[Scene comparison data]
- Opening Delimiter -
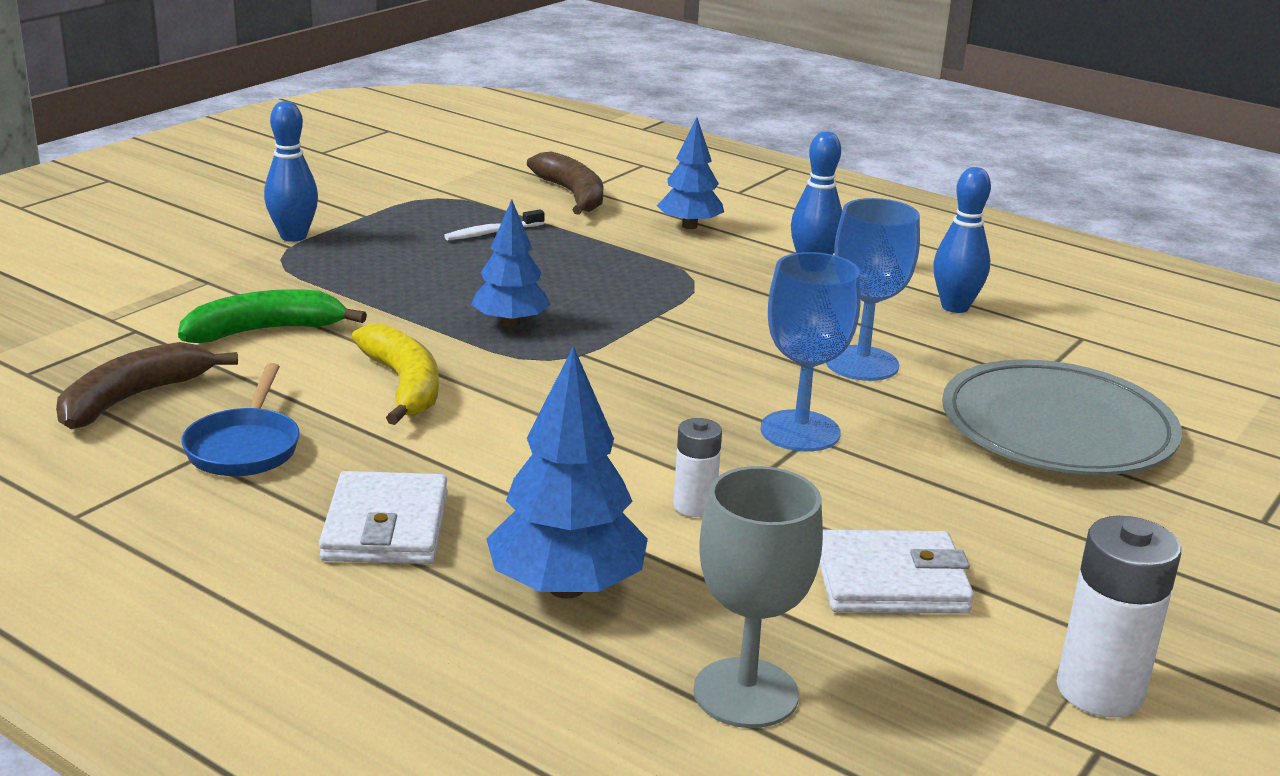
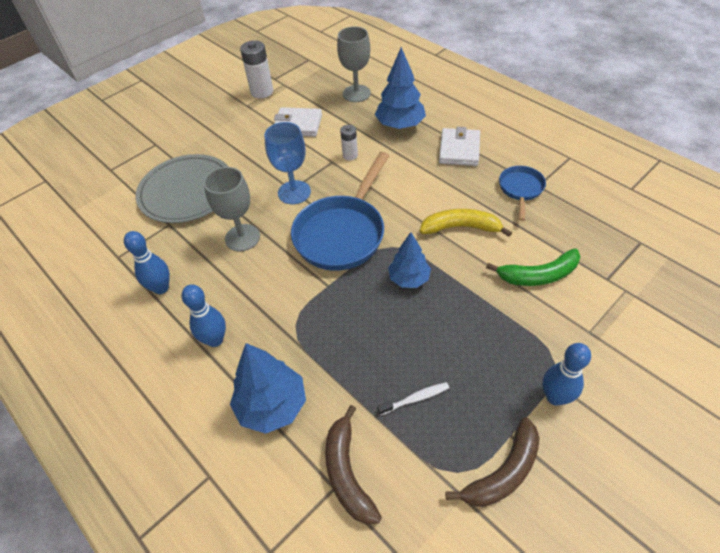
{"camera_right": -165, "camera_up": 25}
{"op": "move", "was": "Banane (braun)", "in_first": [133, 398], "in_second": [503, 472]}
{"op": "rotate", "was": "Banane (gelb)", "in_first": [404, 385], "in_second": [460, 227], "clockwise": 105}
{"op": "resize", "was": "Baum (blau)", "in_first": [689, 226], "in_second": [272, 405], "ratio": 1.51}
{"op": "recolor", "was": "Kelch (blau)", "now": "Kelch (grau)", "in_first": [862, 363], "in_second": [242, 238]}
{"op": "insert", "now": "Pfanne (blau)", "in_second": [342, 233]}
- Closing Delimiter -
▸ **WHAT YOU ARE ASKED TO DO**
Could you reproduce every entry exactly, leaving out the pictures?

▸ **SOLUTION TO THIS EXERCISE**
{"camera_right": -165, "camera_up": 25}
{"op": "move", "was": "Banane (braun)", "in_first": [133, 398], "in_second": [503, 472]}
{"op": "rotate", "was": "Banane (gelb)", "in_first": [404, 385], "in_second": [460, 227], "clockwise": 105}
{"op": "resize", "was": "Baum (blau)", "in_first": [689, 226], "in_second": [272, 405], "ratio": 1.51}
{"op": "recolor", "was": "Kelch (blau)", "now": "Kelch (grau)", "in_first": [862, 363], "in_second": [242, 238]}
{"op": "insert", "now": "Pfanne (blau)", "in_second": [342, 233]}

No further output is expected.